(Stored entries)
== Segment start ==

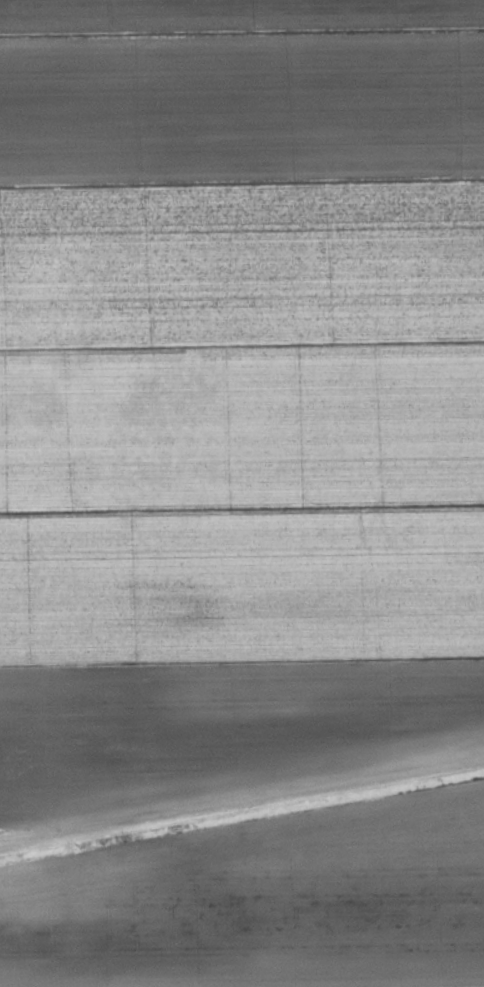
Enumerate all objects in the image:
crop: (237, 397)

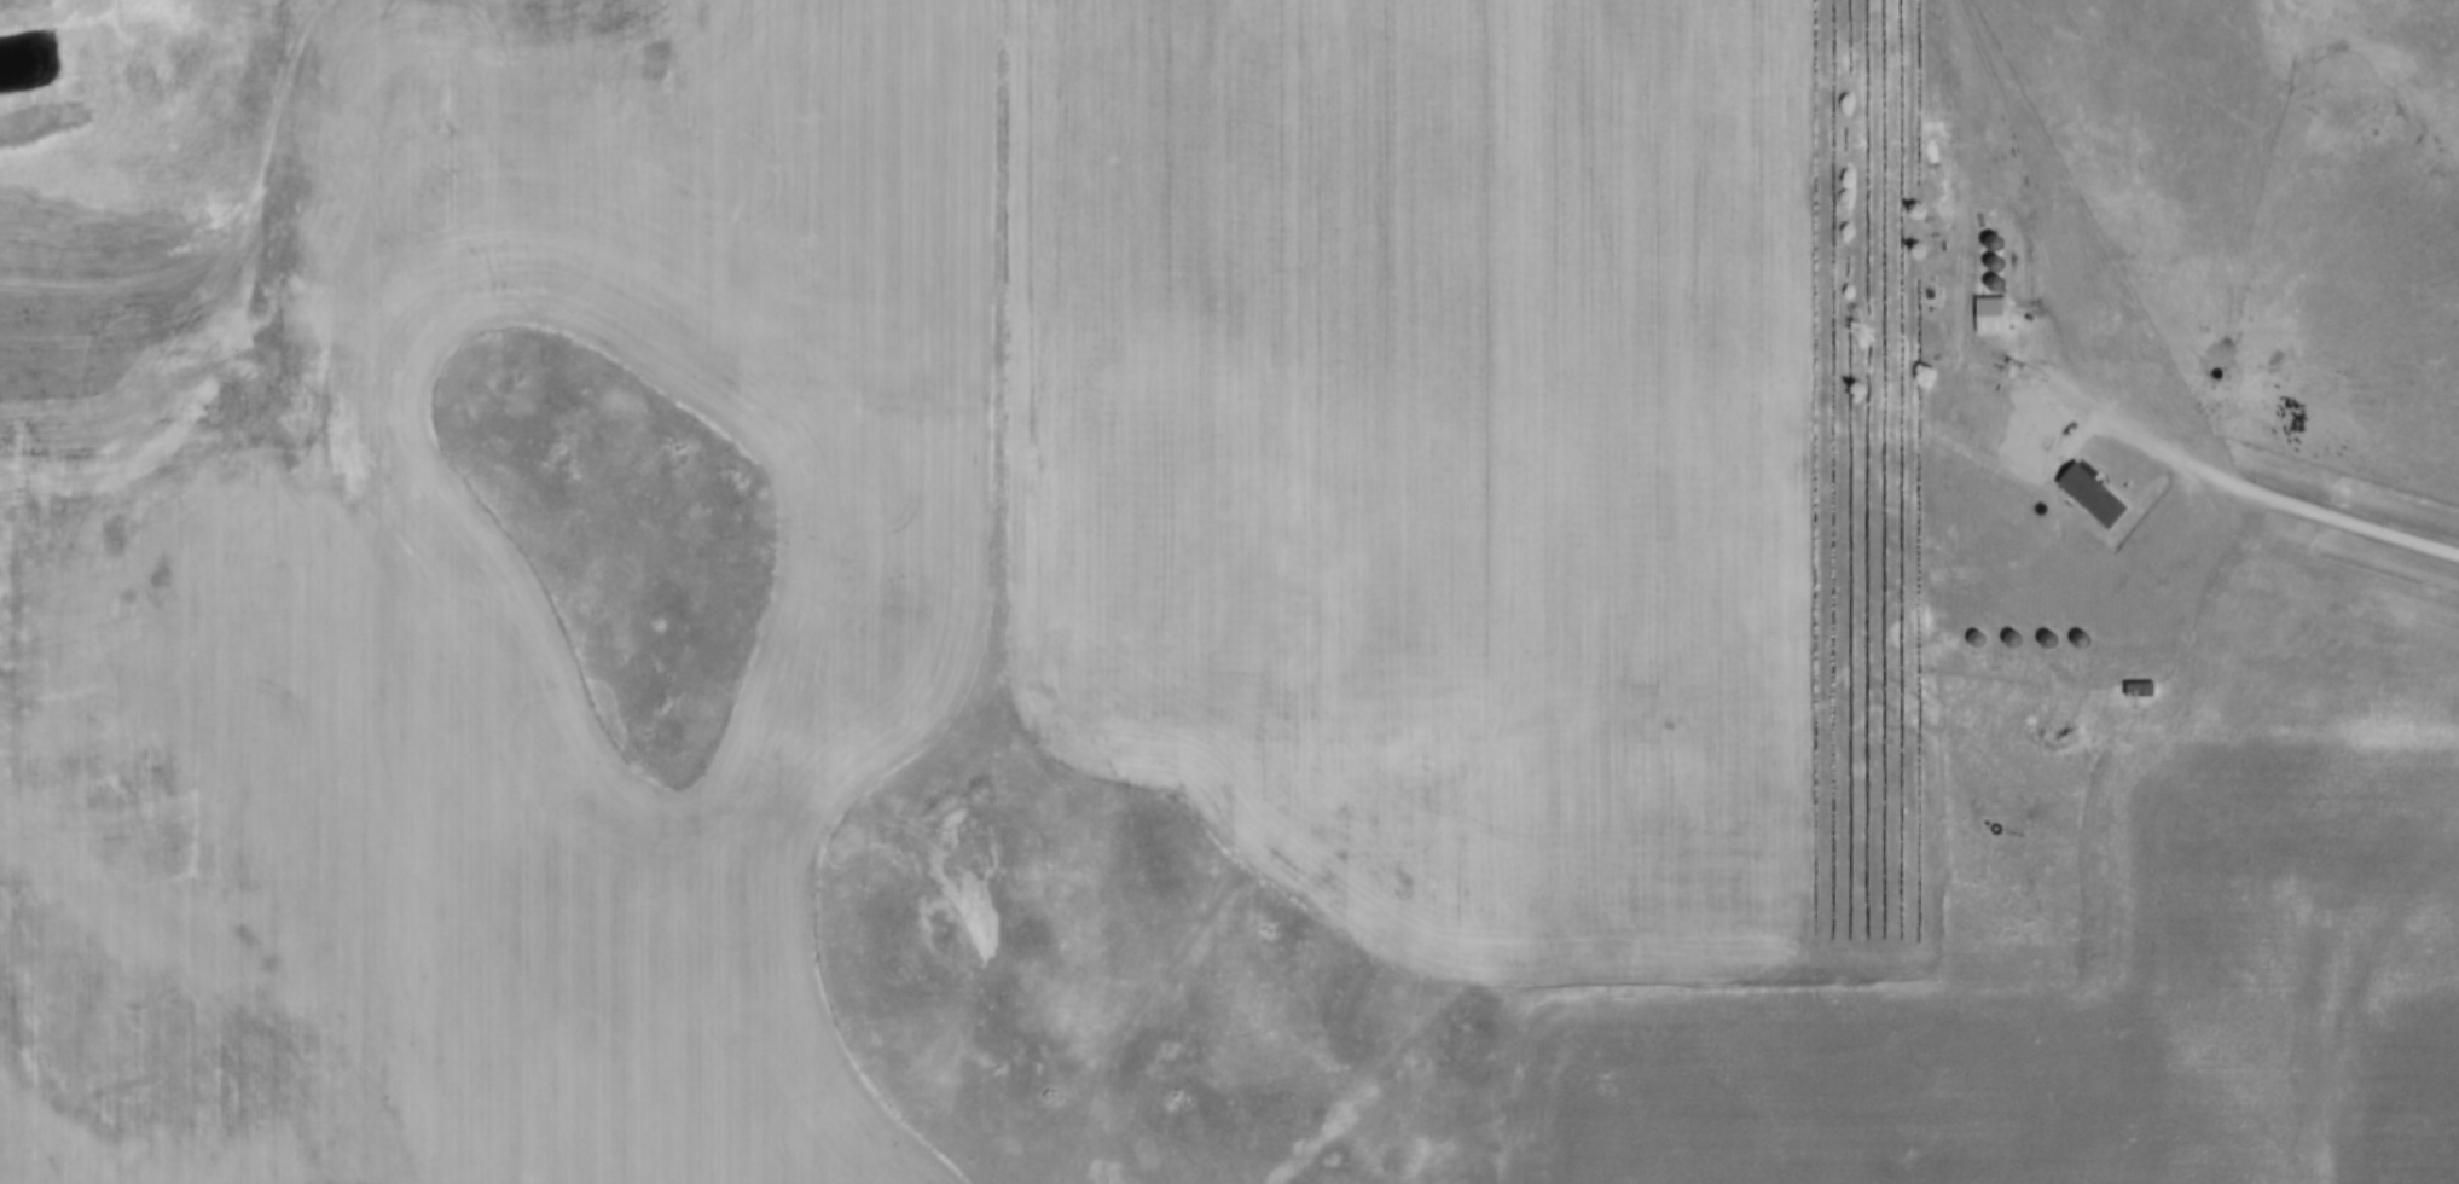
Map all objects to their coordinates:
road: (2006, 215)
building: (1994, 315)
building: (2177, 404)
road: (2278, 500)
building: (2014, 639)
building: (2083, 639)
building: (2142, 689)

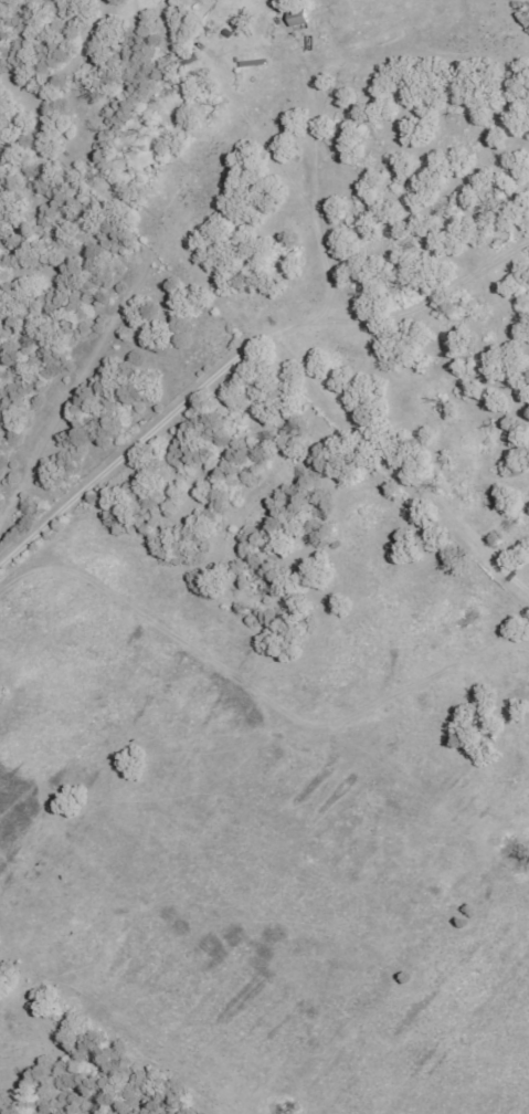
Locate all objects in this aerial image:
road: (67, 229)
road: (238, 350)
road: (399, 465)
road: (98, 934)
road: (311, 958)

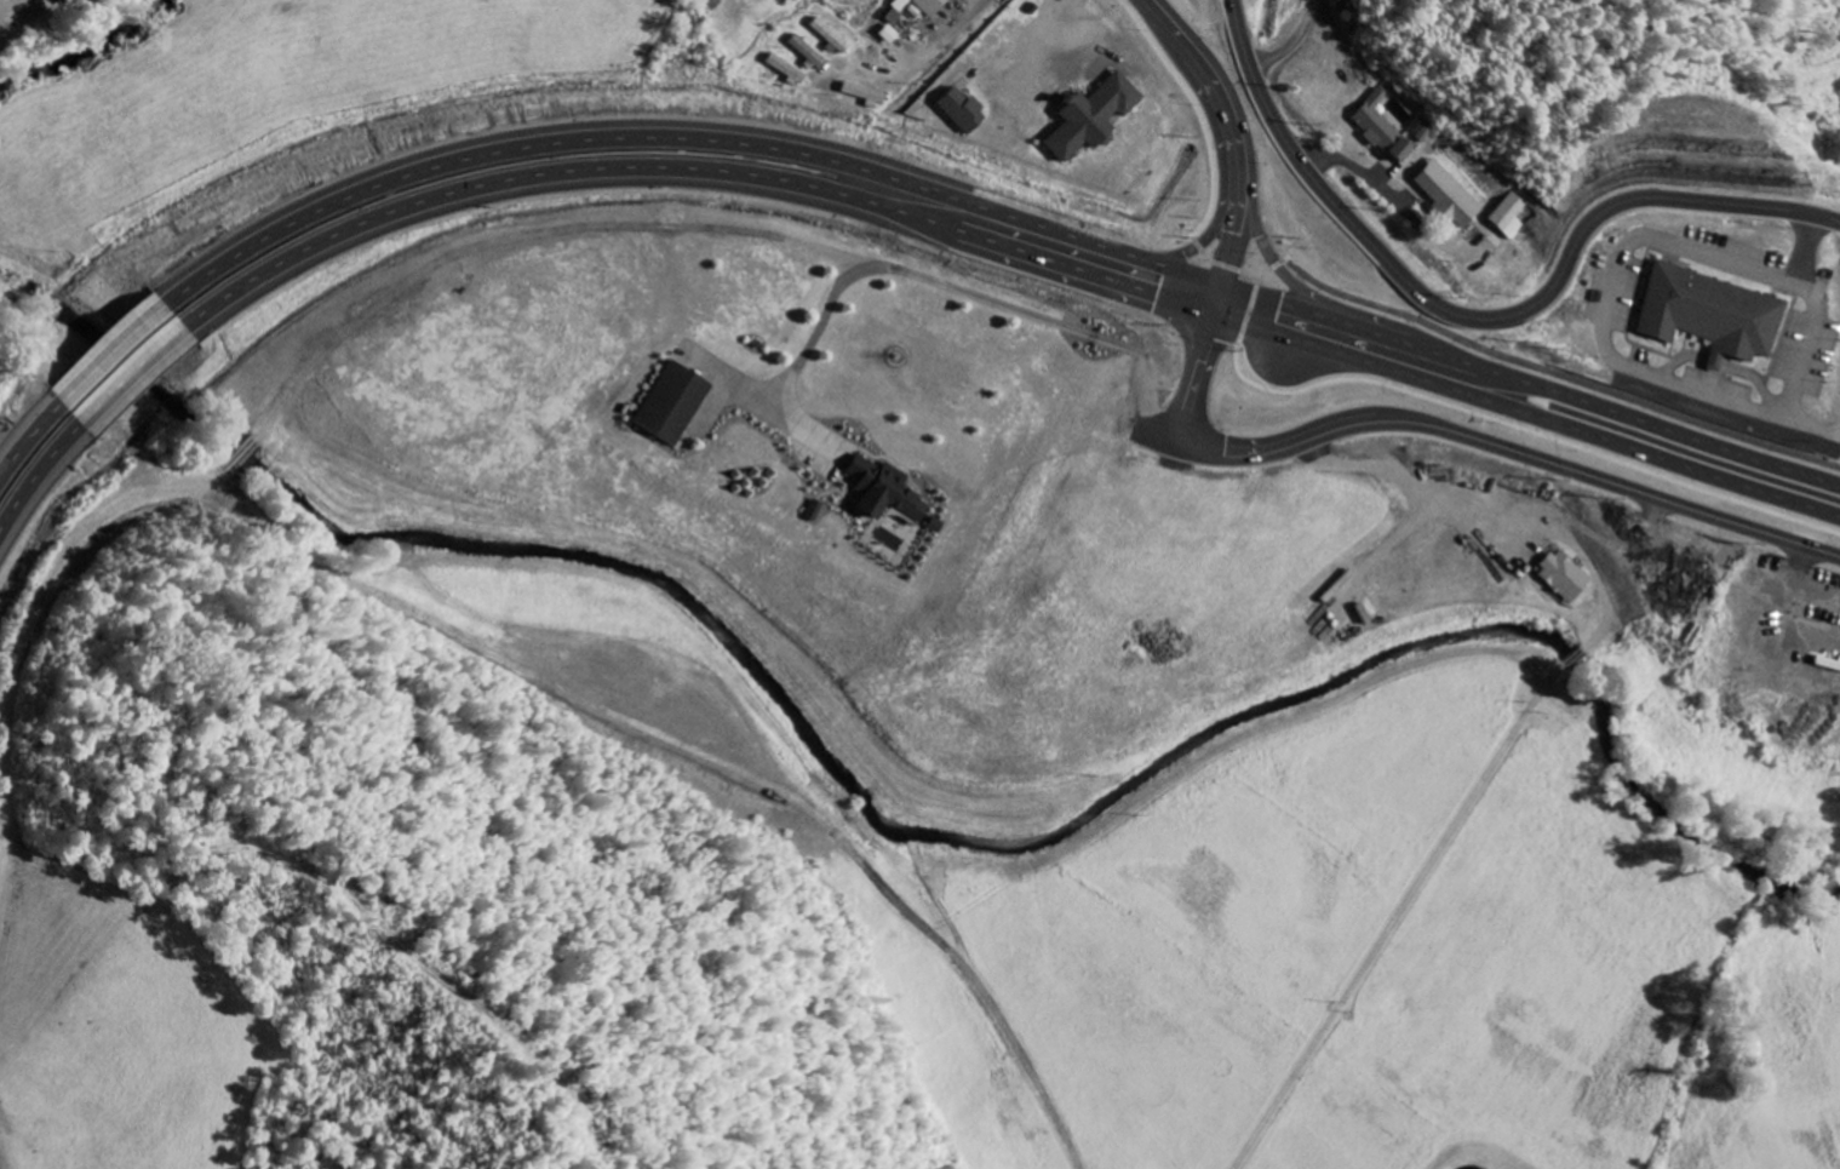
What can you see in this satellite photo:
building: (61, 1)
building: (712, 4)
road: (1317, 4)
building: (901, 5)
building: (932, 6)
building: (889, 35)
building: (830, 37)
river: (86, 48)
road: (1294, 48)
road: (934, 50)
building: (807, 53)
building: (788, 72)
building: (962, 111)
building: (1092, 117)
road: (1239, 123)
building: (1387, 133)
building: (1427, 133)
road: (686, 135)
road: (694, 173)
road: (1362, 174)
building: (1450, 196)
building: (1514, 217)
road: (1215, 231)
road: (1642, 244)
road: (1273, 253)
traffic signals: (1230, 277)
traffic signals: (1221, 308)
building: (1721, 315)
road: (1474, 320)
road: (111, 353)
road: (1535, 381)
road: (137, 383)
building: (671, 405)
road: (1530, 411)
road: (1428, 426)
road: (1813, 433)
road: (32, 444)
road: (44, 487)
building: (883, 491)
road: (1480, 509)
building: (812, 511)
building: (1563, 576)
road: (1583, 654)
river: (919, 810)
road: (814, 815)
road: (1401, 922)

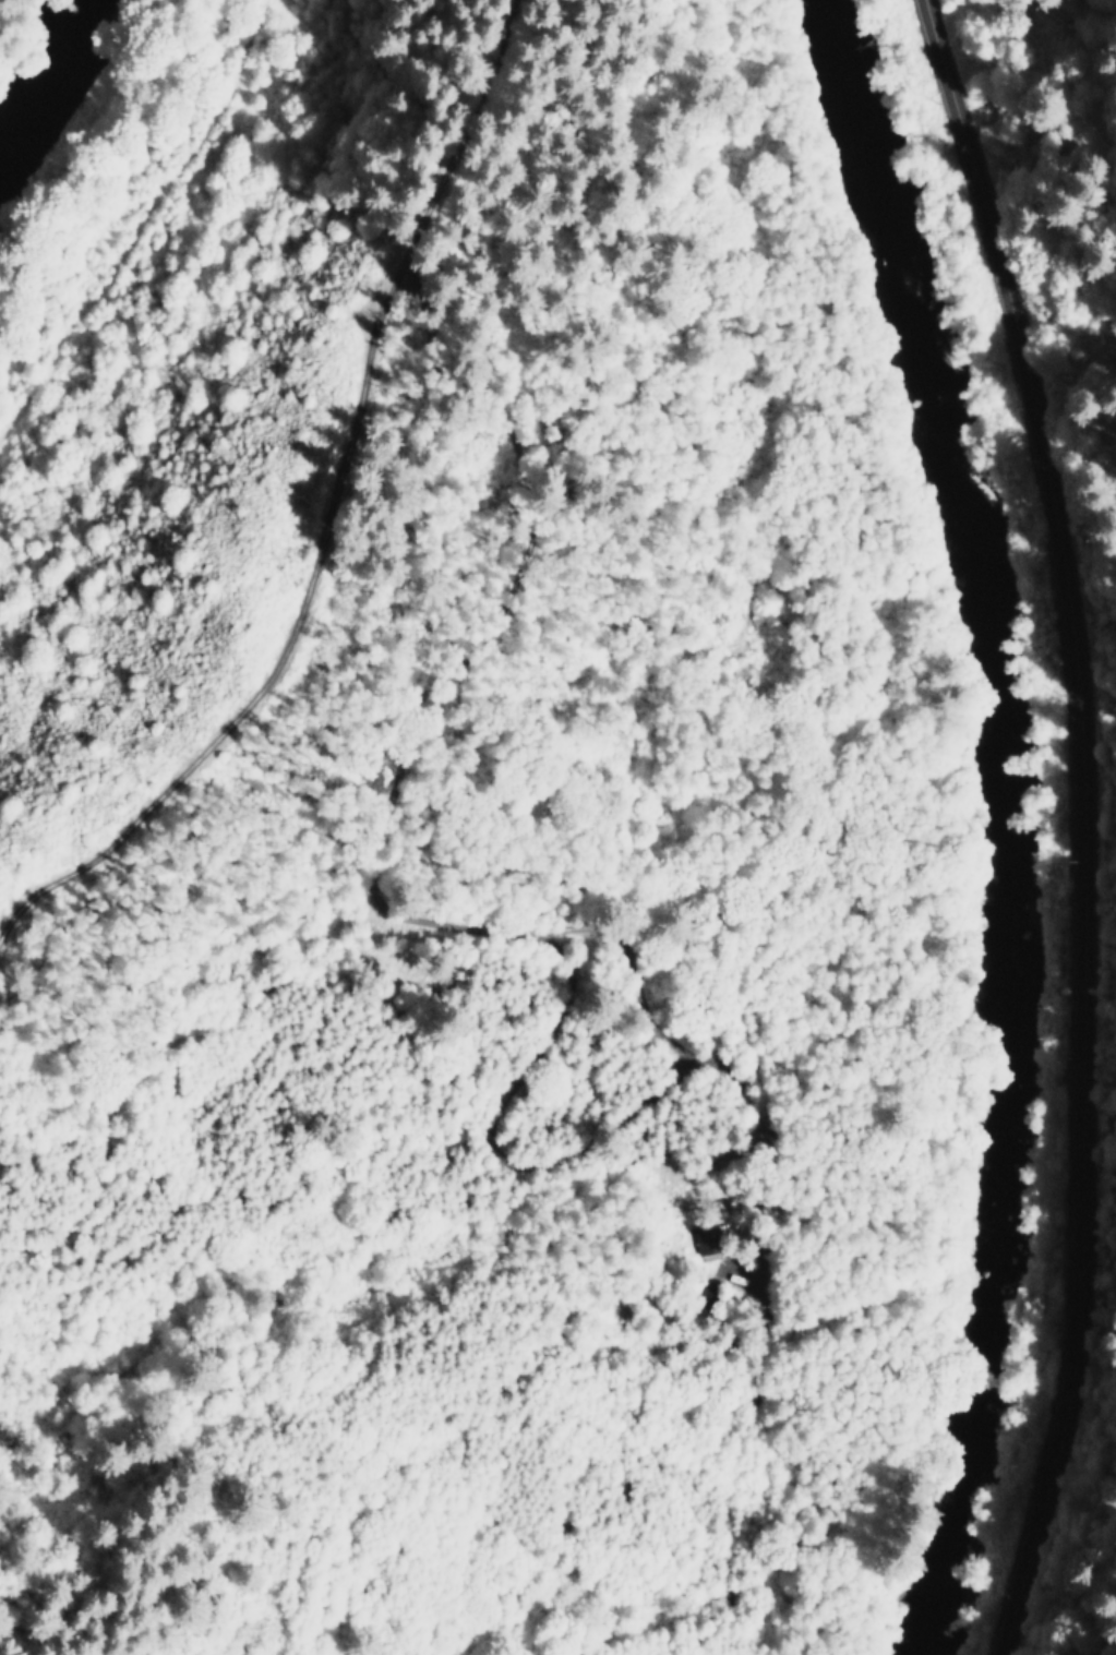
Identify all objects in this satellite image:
river: (49, 85)
road: (325, 517)
river: (986, 821)
road: (1081, 823)
building: (698, 1240)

== Segment end ==

=== WHAT IS REQUIRED ===
Return the full set of lines above word for word and with no pictures.

=== OUTPUT FOR THIS EXERCISE ===
Enumerate all objects in the image:
crop: (237, 397)

Map all objects to their coordinates:
road: (2006, 215)
building: (1994, 315)
building: (2177, 404)
road: (2278, 500)
building: (2014, 639)
building: (2083, 639)
building: (2142, 689)

Locate all objects in this aerial image:
road: (67, 229)
road: (238, 350)
road: (399, 465)
road: (98, 934)
road: (311, 958)

What can you see in this satellite photo:
building: (61, 1)
building: (712, 4)
road: (1317, 4)
building: (901, 5)
building: (932, 6)
building: (889, 35)
building: (830, 37)
river: (86, 48)
road: (1294, 48)
road: (934, 50)
building: (807, 53)
building: (788, 72)
building: (962, 111)
building: (1092, 117)
road: (1239, 123)
building: (1387, 133)
building: (1427, 133)
road: (686, 135)
road: (694, 173)
road: (1362, 174)
building: (1450, 196)
building: (1514, 217)
road: (1215, 231)
road: (1642, 244)
road: (1273, 253)
traffic signals: (1230, 277)
traffic signals: (1221, 308)
building: (1721, 315)
road: (1474, 320)
road: (111, 353)
road: (1535, 381)
road: (137, 383)
building: (671, 405)
road: (1530, 411)
road: (1428, 426)
road: (1813, 433)
road: (32, 444)
road: (44, 487)
building: (883, 491)
road: (1480, 509)
building: (812, 511)
building: (1563, 576)
road: (1583, 654)
river: (919, 810)
road: (814, 815)
road: (1401, 922)

Identify all objects in this satellite image:
river: (49, 85)
road: (325, 517)
river: (986, 821)
road: (1081, 823)
building: (698, 1240)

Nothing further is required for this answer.